PROVIDED INFORMATION -

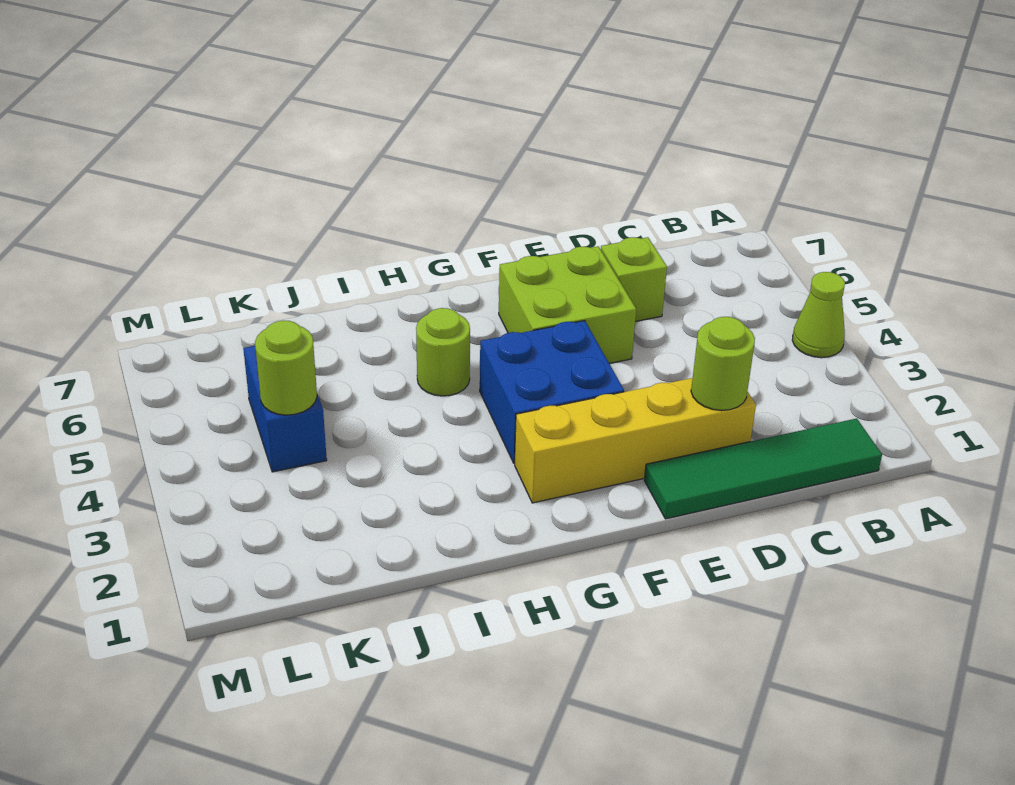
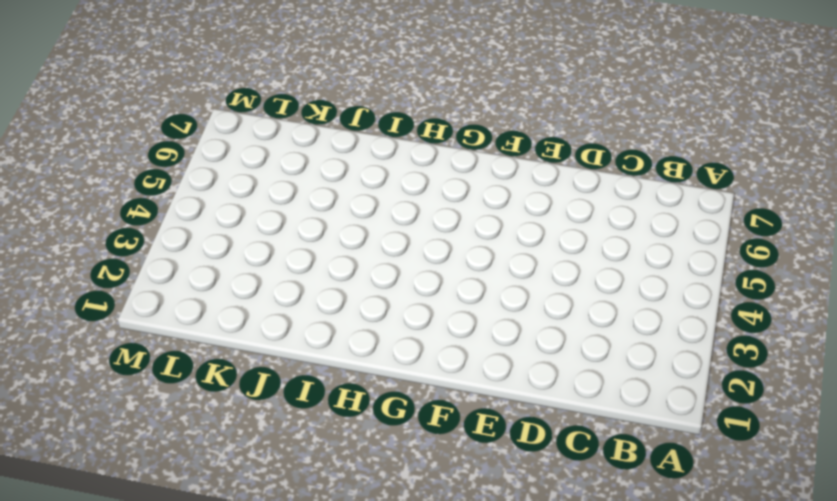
none -> lime cone A4 level 1
none -> green tile B1:E1 level 1

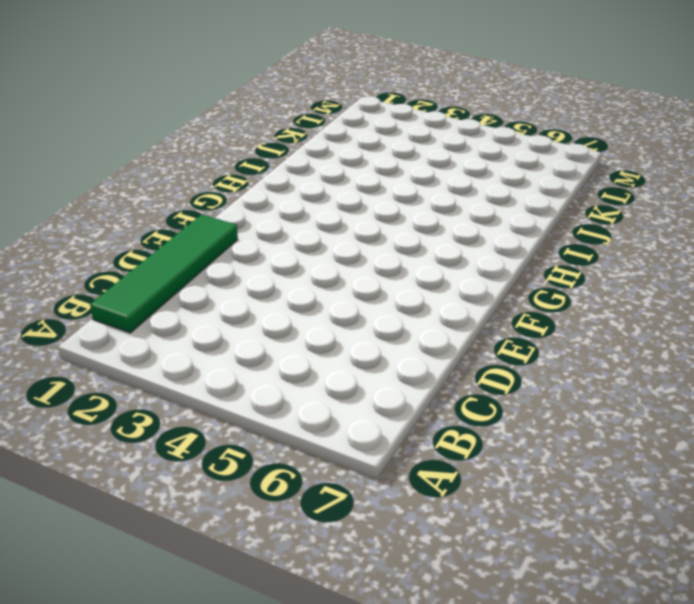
none -> lime cone A4 level 1
none -> yellow brick D2:G2 level 1

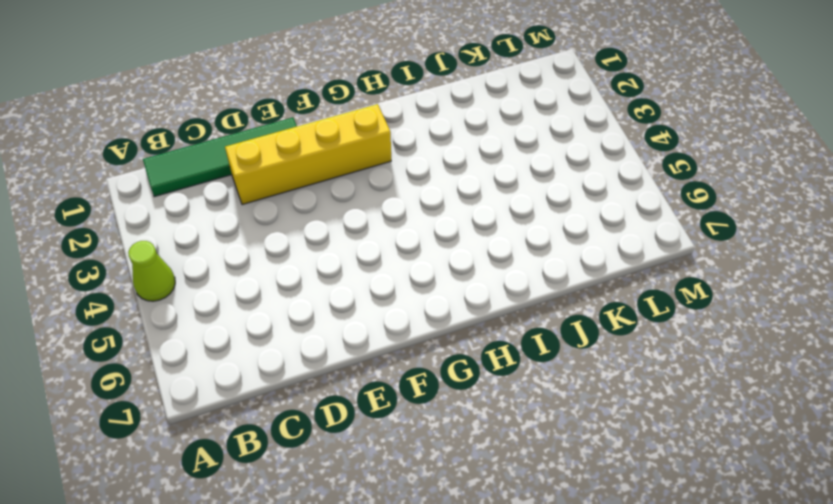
none -> lime brick D6 level 1
none -> lime brick E5:F6 level 1

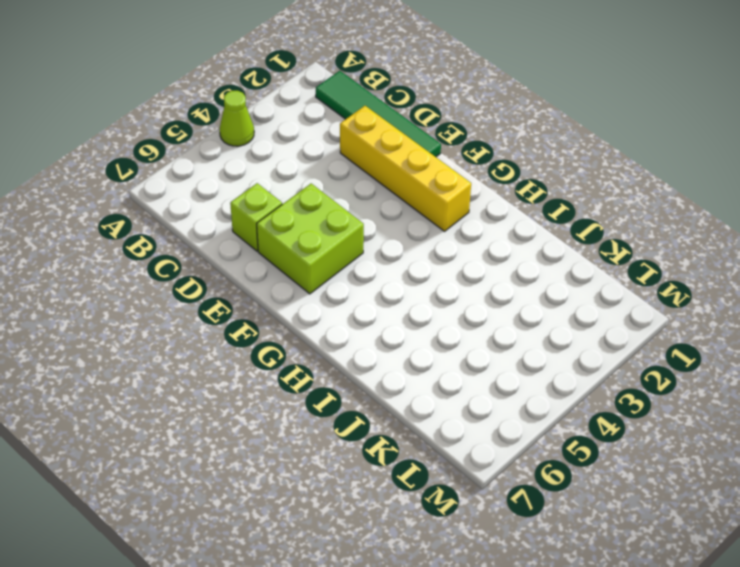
none -> blue brick F3:G4 level 1
none -> lime round brick H5 level 1

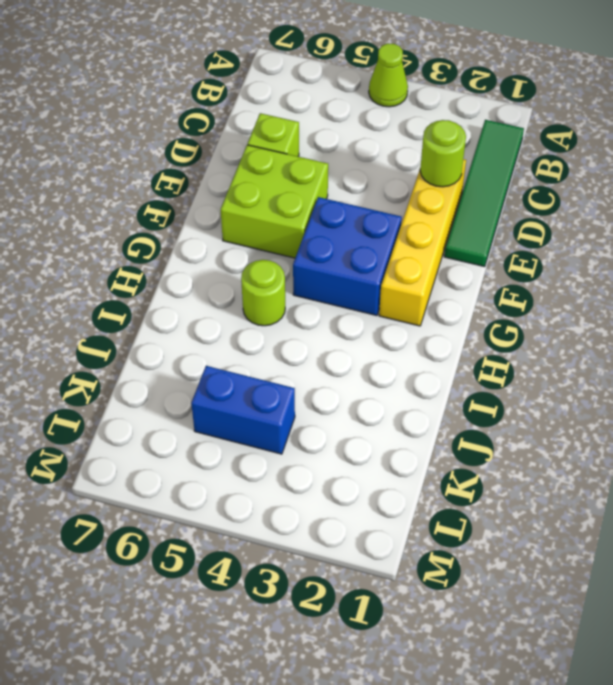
none -> lime round brick K4 level 2

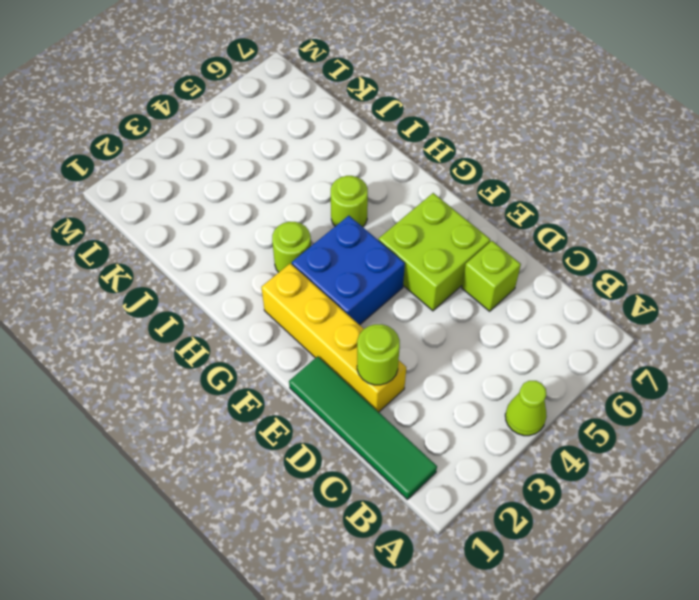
lime round brick H3 level 1 -> lime round brick K4 level 2
none -> blue brick K4:K5 level 1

TASK INSTRUCTIONS -
Pictures excluded, write out exactly and only the lines of the material from the one containing "none -> lime round brick H5 level 1" up to and including the last line.

COMPLETED EXERCISE -
none -> lime round brick H5 level 1

none -> lime round brick K4 level 2

lime round brick H3 level 1 -> lime round brick K4 level 2
none -> blue brick K4:K5 level 1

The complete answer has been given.